▶ [Task requirements]: I need the lines below from the one with "U201 pin V+: SIG12 -> VS" down to the one with "Q1: NPN (B SIG13, C" reproduced exactly, both ends included, and nothing else.
◇ ◇ ◇
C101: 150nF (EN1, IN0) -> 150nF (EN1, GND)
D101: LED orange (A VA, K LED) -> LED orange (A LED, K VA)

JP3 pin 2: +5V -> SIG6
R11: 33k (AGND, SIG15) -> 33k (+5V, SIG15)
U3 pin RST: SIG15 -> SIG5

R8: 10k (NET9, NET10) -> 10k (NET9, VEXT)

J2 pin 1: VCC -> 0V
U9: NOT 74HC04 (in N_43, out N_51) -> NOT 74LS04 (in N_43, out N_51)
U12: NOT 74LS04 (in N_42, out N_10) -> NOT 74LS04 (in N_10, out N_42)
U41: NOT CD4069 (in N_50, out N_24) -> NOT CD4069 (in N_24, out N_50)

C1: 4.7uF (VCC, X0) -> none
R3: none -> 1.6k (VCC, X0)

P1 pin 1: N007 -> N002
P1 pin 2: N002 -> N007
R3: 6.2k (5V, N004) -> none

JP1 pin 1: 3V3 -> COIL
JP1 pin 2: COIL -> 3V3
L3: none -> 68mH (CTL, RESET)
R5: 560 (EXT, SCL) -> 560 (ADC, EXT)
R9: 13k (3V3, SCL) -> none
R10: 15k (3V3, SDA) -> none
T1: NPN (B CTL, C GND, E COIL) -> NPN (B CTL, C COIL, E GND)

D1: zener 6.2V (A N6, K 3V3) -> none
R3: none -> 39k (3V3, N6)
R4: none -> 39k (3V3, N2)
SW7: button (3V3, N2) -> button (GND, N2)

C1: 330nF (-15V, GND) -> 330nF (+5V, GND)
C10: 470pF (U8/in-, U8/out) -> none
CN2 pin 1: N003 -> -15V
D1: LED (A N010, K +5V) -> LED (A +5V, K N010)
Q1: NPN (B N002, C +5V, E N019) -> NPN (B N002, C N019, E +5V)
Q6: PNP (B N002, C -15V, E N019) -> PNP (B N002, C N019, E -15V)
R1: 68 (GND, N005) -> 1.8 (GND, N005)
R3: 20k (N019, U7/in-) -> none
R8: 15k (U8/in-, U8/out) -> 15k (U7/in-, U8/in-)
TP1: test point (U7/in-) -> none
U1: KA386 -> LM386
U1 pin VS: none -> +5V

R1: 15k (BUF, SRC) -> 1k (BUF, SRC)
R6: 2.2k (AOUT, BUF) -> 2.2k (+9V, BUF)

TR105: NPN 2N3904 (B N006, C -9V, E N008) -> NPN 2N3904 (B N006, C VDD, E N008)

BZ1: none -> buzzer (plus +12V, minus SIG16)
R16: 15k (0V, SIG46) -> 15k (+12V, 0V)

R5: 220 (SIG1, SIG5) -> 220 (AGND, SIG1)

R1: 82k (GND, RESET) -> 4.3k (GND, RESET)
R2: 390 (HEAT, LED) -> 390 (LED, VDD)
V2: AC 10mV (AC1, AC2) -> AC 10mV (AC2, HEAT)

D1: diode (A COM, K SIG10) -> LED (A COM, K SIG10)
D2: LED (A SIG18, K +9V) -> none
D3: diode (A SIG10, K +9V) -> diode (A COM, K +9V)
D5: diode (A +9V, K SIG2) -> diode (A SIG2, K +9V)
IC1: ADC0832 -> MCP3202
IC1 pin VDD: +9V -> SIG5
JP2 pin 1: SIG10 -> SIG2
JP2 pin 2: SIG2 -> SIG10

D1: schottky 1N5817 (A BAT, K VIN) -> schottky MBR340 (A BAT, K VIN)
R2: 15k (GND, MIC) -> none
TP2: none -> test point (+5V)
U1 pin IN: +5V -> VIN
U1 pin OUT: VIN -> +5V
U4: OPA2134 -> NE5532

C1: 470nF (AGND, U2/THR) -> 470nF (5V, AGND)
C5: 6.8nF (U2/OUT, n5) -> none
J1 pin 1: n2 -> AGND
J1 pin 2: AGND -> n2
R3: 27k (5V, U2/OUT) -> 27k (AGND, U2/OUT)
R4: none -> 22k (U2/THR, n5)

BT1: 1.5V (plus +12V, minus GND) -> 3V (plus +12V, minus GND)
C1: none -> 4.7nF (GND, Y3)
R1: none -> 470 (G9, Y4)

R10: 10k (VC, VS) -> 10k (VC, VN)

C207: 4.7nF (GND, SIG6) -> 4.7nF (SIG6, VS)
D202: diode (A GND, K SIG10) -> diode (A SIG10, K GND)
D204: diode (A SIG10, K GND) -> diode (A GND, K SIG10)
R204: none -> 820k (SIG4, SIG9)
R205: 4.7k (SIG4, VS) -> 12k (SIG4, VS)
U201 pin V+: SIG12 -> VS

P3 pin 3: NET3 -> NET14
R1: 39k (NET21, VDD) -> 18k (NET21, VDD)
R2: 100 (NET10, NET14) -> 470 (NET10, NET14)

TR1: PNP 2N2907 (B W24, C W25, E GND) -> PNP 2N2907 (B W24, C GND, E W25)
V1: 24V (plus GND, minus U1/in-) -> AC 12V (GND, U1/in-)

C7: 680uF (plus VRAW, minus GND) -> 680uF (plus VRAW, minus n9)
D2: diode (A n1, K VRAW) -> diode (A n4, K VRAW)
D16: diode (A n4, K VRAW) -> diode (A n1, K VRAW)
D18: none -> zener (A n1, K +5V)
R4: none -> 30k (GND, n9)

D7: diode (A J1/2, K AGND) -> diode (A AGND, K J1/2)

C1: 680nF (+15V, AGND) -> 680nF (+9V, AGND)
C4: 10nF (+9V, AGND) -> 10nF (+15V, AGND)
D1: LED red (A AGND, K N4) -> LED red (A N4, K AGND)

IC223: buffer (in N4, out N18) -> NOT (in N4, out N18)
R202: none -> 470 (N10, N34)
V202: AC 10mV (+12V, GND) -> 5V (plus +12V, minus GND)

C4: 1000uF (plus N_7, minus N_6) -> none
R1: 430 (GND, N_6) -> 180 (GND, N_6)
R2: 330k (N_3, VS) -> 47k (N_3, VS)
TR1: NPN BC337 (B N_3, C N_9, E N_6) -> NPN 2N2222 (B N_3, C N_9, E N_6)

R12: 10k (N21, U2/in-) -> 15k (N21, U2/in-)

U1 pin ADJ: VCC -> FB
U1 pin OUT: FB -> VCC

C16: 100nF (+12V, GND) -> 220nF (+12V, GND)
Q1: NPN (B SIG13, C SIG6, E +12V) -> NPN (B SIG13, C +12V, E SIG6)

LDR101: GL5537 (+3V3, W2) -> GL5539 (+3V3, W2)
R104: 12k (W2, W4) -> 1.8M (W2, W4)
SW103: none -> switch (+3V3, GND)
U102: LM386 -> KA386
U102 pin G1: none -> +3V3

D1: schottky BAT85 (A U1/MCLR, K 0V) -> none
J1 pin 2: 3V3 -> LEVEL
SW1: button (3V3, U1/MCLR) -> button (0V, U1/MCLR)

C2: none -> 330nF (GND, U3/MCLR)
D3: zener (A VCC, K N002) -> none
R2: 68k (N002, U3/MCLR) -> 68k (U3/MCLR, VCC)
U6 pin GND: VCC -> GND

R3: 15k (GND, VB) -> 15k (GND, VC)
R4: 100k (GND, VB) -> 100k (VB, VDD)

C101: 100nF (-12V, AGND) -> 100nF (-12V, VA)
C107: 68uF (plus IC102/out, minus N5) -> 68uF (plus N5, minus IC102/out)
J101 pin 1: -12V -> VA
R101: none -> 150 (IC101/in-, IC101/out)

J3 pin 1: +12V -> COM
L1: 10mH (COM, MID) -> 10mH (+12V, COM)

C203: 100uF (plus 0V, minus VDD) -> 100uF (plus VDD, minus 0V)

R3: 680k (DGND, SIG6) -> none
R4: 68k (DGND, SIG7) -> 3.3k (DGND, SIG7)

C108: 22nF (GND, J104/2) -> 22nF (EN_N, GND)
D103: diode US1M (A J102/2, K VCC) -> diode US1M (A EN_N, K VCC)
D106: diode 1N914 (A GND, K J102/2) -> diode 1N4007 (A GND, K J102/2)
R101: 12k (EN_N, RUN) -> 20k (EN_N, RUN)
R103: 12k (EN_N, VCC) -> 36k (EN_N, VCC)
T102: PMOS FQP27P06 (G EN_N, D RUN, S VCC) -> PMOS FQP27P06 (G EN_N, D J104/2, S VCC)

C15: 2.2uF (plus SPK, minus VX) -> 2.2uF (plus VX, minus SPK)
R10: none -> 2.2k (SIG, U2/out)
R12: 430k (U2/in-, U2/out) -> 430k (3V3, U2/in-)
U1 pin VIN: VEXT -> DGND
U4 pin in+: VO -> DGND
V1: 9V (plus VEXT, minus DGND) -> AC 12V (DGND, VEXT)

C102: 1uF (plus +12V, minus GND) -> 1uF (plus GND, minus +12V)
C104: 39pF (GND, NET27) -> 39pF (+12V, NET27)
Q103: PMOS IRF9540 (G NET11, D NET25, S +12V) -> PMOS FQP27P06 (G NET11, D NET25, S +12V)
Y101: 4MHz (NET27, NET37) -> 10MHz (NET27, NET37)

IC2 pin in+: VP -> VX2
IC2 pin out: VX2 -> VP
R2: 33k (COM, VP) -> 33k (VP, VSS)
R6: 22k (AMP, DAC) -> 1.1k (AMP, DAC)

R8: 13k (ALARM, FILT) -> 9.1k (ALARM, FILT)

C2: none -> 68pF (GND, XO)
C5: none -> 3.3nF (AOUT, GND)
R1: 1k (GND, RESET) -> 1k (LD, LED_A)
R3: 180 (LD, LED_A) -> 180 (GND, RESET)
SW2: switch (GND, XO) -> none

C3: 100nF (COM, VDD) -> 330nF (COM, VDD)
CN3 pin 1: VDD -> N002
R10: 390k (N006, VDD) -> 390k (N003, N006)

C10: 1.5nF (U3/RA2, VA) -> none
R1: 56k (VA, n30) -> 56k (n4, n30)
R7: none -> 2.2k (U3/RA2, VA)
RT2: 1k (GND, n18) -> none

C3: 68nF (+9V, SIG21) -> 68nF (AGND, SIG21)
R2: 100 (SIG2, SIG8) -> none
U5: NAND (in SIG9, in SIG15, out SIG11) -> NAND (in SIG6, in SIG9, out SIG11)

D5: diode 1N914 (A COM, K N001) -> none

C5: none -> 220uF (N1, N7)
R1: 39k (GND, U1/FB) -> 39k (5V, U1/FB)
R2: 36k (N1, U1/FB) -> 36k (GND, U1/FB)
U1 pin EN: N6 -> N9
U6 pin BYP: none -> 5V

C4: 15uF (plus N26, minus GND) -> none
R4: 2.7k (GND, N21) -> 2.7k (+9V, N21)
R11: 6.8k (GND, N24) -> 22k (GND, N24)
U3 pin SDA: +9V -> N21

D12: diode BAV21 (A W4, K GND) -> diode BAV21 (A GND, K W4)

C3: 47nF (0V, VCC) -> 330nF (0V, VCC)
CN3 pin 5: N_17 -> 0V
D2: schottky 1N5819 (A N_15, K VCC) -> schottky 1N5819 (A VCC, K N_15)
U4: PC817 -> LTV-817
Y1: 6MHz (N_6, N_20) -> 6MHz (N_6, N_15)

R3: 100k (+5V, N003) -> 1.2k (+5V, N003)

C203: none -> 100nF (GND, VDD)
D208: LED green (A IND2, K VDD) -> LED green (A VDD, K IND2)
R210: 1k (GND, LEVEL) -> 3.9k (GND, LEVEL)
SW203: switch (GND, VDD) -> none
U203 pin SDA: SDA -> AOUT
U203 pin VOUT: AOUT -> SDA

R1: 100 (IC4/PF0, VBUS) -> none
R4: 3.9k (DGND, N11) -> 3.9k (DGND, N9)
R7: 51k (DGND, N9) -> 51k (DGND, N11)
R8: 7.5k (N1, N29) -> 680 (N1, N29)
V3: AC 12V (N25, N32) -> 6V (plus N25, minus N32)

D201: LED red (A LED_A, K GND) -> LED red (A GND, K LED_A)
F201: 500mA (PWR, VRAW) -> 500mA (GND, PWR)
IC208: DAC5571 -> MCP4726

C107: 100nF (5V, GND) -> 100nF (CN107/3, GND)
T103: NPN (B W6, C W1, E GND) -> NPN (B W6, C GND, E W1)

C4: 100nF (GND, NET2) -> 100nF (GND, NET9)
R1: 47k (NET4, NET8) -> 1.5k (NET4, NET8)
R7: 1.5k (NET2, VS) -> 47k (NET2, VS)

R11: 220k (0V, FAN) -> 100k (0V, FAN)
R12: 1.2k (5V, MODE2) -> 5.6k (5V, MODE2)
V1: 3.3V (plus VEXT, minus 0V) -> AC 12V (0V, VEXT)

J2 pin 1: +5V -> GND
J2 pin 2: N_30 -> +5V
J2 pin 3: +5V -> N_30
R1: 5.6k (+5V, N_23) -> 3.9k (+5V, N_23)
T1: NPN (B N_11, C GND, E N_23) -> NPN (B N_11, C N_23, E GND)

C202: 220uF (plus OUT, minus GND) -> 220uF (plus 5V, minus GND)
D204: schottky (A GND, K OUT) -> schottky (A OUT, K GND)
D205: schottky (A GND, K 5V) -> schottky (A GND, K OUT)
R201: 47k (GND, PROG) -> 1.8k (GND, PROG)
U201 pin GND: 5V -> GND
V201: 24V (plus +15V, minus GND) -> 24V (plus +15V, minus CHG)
◇ ◇ ◇
▶ [Problem solution]:
U201 pin V+: SIG12 -> VS

P3 pin 3: NET3 -> NET14
R1: 39k (NET21, VDD) -> 18k (NET21, VDD)
R2: 100 (NET10, NET14) -> 470 (NET10, NET14)

TR1: PNP 2N2907 (B W24, C W25, E GND) -> PNP 2N2907 (B W24, C GND, E W25)
V1: 24V (plus GND, minus U1/in-) -> AC 12V (GND, U1/in-)

C7: 680uF (plus VRAW, minus GND) -> 680uF (plus VRAW, minus n9)
D2: diode (A n1, K VRAW) -> diode (A n4, K VRAW)
D16: diode (A n4, K VRAW) -> diode (A n1, K VRAW)
D18: none -> zener (A n1, K +5V)
R4: none -> 30k (GND, n9)

D7: diode (A J1/2, K AGND) -> diode (A AGND, K J1/2)

C1: 680nF (+15V, AGND) -> 680nF (+9V, AGND)
C4: 10nF (+9V, AGND) -> 10nF (+15V, AGND)
D1: LED red (A AGND, K N4) -> LED red (A N4, K AGND)

IC223: buffer (in N4, out N18) -> NOT (in N4, out N18)
R202: none -> 470 (N10, N34)
V202: AC 10mV (+12V, GND) -> 5V (plus +12V, minus GND)

C4: 1000uF (plus N_7, minus N_6) -> none
R1: 430 (GND, N_6) -> 180 (GND, N_6)
R2: 330k (N_3, VS) -> 47k (N_3, VS)
TR1: NPN BC337 (B N_3, C N_9, E N_6) -> NPN 2N2222 (B N_3, C N_9, E N_6)

R12: 10k (N21, U2/in-) -> 15k (N21, U2/in-)

U1 pin ADJ: VCC -> FB
U1 pin OUT: FB -> VCC

C16: 100nF (+12V, GND) -> 220nF (+12V, GND)
Q1: NPN (B SIG13, C SIG6, E +12V) -> NPN (B SIG13, C +12V, E SIG6)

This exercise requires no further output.